Show, from the records below, all lines that contain the word "plate".

## MATERIAL FOR THIS TASK:

:::

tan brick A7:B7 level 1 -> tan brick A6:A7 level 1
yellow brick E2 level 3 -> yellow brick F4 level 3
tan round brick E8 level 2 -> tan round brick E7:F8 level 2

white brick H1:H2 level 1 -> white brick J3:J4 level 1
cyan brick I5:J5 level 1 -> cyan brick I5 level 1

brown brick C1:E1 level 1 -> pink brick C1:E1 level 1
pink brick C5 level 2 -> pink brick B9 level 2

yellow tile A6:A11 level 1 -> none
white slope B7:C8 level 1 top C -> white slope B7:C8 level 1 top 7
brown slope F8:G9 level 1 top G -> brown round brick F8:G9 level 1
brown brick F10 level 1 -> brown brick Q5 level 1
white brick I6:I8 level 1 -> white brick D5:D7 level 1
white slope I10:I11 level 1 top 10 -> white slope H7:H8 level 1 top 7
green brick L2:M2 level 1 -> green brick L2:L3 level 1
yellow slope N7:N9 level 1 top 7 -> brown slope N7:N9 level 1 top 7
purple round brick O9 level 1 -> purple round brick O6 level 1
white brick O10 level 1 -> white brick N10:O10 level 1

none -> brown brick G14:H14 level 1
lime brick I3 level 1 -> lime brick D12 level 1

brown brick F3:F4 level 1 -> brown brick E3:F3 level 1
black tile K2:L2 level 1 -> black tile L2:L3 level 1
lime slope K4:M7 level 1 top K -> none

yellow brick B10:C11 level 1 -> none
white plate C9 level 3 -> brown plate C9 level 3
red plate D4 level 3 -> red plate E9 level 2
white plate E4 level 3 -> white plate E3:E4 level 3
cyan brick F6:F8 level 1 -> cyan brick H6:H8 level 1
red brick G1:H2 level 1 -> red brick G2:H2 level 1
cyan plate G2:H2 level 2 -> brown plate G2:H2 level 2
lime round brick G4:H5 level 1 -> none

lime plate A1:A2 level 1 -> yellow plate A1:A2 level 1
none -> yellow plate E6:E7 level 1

:::

## ANSWER SPACE:
white plate C9 level 3 -> brown plate C9 level 3
red plate D4 level 3 -> red plate E9 level 2
white plate E4 level 3 -> white plate E3:E4 level 3
cyan plate G2:H2 level 2 -> brown plate G2:H2 level 2
lime plate A1:A2 level 1 -> yellow plate A1:A2 level 1
none -> yellow plate E6:E7 level 1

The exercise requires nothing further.